**The task**
Print exactly, and only, the lines running from the line containing "I need masks" through the end of the records below.

**Data to process**
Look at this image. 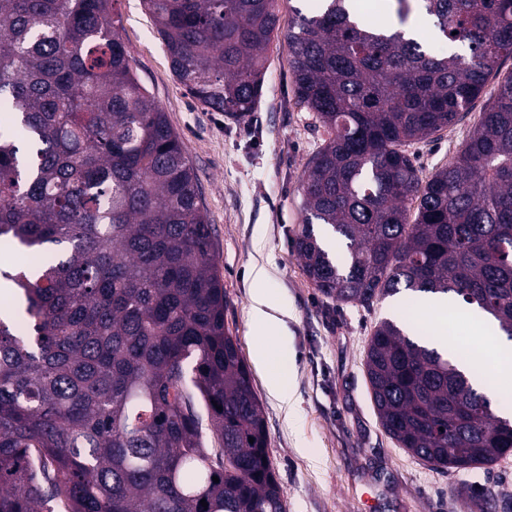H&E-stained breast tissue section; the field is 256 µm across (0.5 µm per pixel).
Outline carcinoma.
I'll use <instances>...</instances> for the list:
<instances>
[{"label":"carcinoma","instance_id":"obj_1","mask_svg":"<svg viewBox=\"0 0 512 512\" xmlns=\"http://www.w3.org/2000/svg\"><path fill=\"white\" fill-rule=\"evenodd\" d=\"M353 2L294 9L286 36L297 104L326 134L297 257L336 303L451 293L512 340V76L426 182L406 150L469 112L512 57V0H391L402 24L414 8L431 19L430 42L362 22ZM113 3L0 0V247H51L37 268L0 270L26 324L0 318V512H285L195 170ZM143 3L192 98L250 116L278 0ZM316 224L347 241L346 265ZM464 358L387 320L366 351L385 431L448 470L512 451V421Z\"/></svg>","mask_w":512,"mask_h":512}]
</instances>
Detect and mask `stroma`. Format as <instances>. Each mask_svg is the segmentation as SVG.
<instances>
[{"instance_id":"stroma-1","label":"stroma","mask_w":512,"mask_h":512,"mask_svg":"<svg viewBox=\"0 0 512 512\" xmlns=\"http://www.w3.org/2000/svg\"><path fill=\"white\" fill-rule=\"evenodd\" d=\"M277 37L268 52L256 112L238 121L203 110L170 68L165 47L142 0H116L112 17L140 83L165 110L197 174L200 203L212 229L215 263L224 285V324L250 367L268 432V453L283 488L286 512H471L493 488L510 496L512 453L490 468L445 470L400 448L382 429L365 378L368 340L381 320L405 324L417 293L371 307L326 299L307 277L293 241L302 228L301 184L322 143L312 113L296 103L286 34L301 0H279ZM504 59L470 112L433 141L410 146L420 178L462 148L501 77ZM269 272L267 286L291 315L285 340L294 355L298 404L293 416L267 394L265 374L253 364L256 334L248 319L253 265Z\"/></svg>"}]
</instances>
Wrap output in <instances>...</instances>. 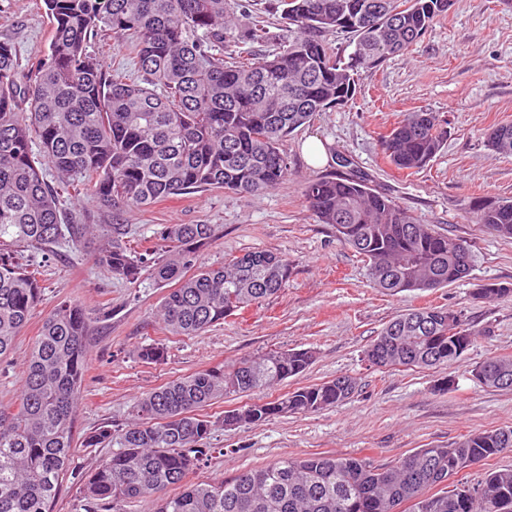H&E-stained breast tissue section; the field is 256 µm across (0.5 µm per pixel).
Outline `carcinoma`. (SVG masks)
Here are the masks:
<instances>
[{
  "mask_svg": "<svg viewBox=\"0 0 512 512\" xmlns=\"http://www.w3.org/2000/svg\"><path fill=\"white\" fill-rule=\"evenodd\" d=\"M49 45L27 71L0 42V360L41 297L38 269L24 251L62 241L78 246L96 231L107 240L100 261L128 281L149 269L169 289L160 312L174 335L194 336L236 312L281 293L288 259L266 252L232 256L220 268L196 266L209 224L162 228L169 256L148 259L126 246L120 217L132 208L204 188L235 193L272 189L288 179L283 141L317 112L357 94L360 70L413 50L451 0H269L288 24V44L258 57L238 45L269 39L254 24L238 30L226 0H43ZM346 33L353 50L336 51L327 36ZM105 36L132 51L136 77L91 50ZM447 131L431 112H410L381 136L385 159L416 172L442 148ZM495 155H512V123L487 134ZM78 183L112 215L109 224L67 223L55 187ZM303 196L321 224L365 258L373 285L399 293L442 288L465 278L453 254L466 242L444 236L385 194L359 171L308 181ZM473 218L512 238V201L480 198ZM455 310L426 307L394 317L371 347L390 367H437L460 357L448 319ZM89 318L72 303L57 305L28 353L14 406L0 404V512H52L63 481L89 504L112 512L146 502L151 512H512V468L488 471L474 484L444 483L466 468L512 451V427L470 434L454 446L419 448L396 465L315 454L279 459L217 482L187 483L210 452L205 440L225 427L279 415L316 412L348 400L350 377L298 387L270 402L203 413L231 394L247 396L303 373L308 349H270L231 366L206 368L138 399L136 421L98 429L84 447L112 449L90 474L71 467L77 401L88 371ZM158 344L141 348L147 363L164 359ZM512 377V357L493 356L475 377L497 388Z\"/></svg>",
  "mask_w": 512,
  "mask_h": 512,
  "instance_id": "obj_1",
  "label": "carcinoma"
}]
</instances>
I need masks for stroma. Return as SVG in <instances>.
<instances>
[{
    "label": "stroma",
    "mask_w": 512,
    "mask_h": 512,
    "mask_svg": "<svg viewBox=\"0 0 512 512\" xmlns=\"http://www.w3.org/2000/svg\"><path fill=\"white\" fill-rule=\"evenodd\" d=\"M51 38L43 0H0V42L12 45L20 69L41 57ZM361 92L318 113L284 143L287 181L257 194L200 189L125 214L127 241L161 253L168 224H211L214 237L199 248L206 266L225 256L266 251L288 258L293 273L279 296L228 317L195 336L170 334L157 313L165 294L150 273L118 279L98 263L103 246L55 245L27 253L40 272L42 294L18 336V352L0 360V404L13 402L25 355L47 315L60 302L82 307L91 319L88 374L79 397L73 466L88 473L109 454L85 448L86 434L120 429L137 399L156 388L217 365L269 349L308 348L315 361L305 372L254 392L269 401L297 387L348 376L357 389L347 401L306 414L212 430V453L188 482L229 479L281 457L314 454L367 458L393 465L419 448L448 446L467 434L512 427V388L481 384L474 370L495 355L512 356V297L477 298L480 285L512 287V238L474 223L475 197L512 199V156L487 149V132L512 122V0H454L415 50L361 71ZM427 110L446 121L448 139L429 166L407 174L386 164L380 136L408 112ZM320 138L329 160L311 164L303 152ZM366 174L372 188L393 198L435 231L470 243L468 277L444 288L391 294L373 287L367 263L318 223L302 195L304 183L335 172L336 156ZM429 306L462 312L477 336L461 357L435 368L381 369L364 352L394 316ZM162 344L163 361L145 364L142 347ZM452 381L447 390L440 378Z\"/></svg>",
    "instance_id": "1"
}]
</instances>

**The solution**
I need masks for stroma. Return as SVG in <instances>.
<instances>
[{
    "label": "stroma",
    "mask_w": 512,
    "mask_h": 512,
    "mask_svg": "<svg viewBox=\"0 0 512 512\" xmlns=\"http://www.w3.org/2000/svg\"><path fill=\"white\" fill-rule=\"evenodd\" d=\"M51 38L43 0H0V42L12 45L20 69L41 57ZM361 92L318 113L284 143L287 181L257 194L200 189L125 214L127 241L161 253L168 224H211L214 237L199 248L206 266L225 256L266 251L288 258L293 273L279 296L228 317L195 336L170 334L157 313L165 294L150 273L118 279L98 263L103 246L55 245L27 253L40 272L42 294L18 336V352L0 360V404L13 402L25 355L47 315L60 302L82 307L91 319L88 374L79 397L73 466L88 473L109 454L85 448L86 434L120 429L137 399L156 388L217 365L269 349L308 348L315 361L305 372L254 392L269 401L297 387L348 376L357 389L347 401L306 414L212 430V453L188 482L229 479L281 457L314 454L367 458L393 465L419 448L448 446L467 434L512 427V388L481 384L474 370L495 355L512 356V297L477 298L480 285L512 287V238L474 223L475 197L512 199V156L487 149V132L512 122V0H454L415 50L361 71ZM427 110L446 121L448 139L429 166L407 174L386 164L380 136L408 112ZM320 138L329 160L311 164L303 152ZM366 174L372 188L393 198L435 231L470 243L468 277L444 288L391 294L373 287L367 263L318 223L302 195L304 183L335 172L336 156ZM429 306L462 312L477 336L461 357L435 368L381 369L364 352L394 316ZM162 344L163 361L145 364L142 347ZM452 381L447 390L440 378Z\"/></svg>",
    "instance_id": "1"
}]
</instances>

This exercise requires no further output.